Problem details: How many lines of the material below contain the string "schottky"? Answer with the number and nothing else.

Input data below:

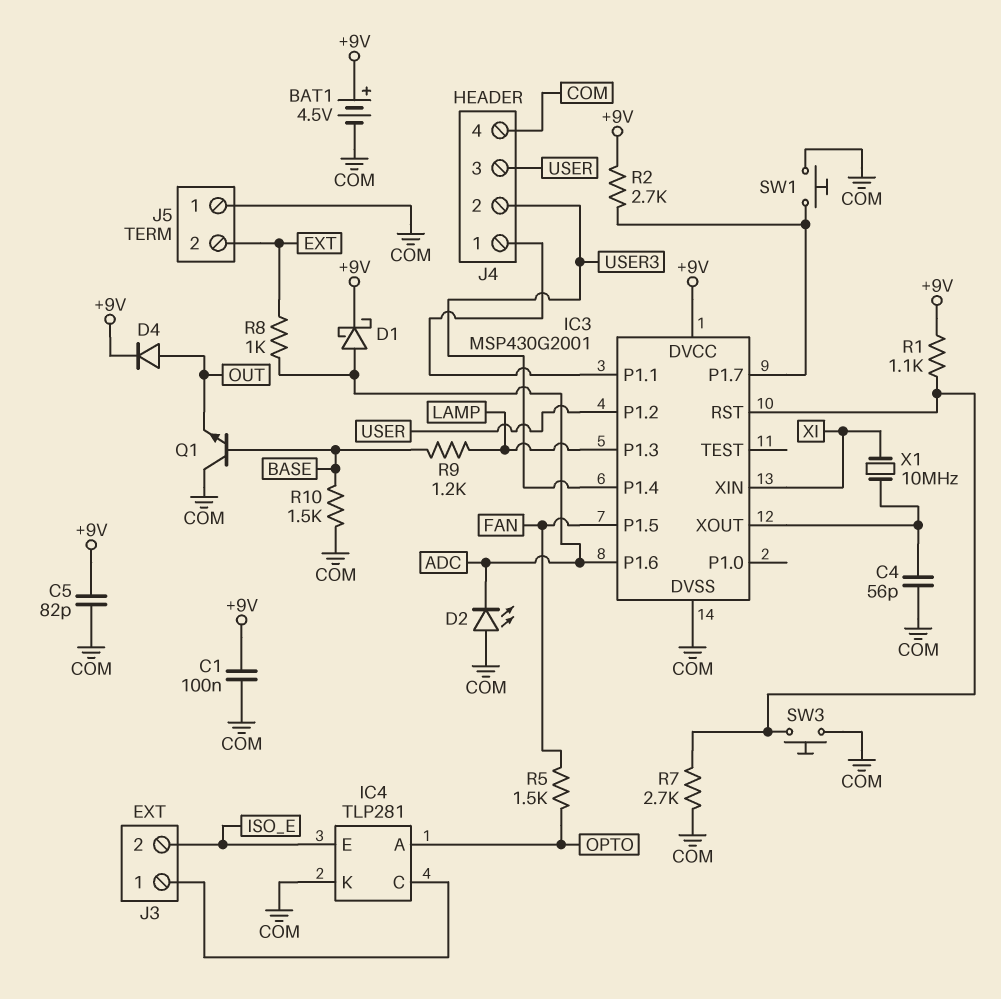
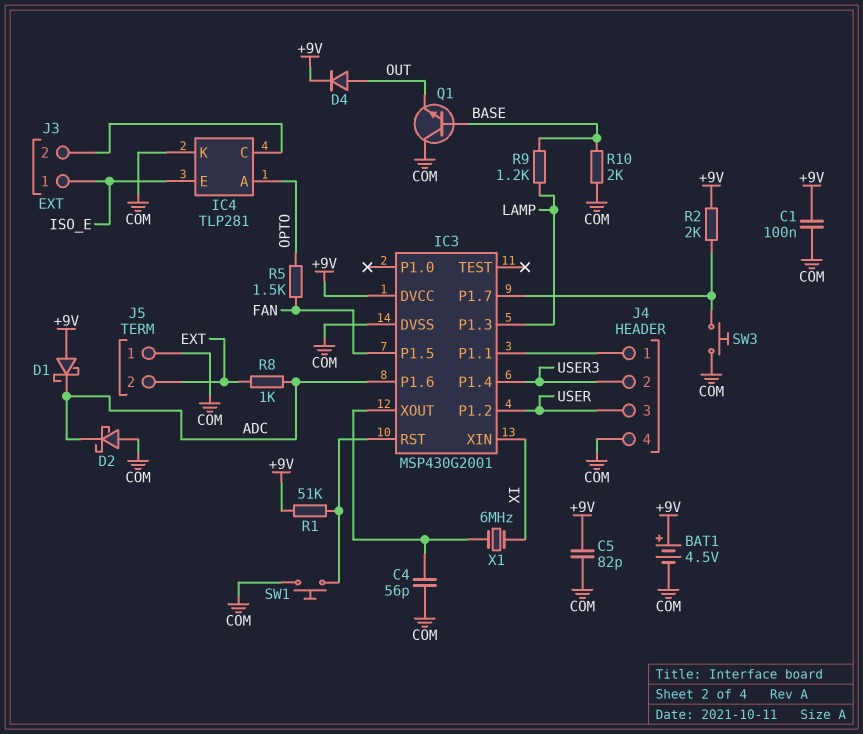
D1: schottky (A ADC, K +9V) -> schottky (A +9V, K ADC)
D2: LED (A COM, K ADC) -> schottky (A COM, K ADC)
J3 pin 1: IC4/C -> ISO_E
J3 pin 2: ISO_E -> IC4/C
R1: 1.1k (+9V, IC3/RST) -> 51k (+9V, IC3/RST)
R2: 2.7k (+9V, IC3/P1.7) -> 2k (+9V, IC3/P1.7)
R7: 2.7k (COM, IC3/RST) -> none
R10: 1.5k (BASE, COM) -> 2k (BASE, COM)
SW1: button (COM, IC3/P1.7) -> button (COM, IC3/RST)
SW3: button (COM, IC3/RST) -> button (COM, IC3/P1.7)
X1: 10MHz (IC3/XOUT, XI) -> 6MHz (IC3/XOUT, XI)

End of Input data.

Result below: 2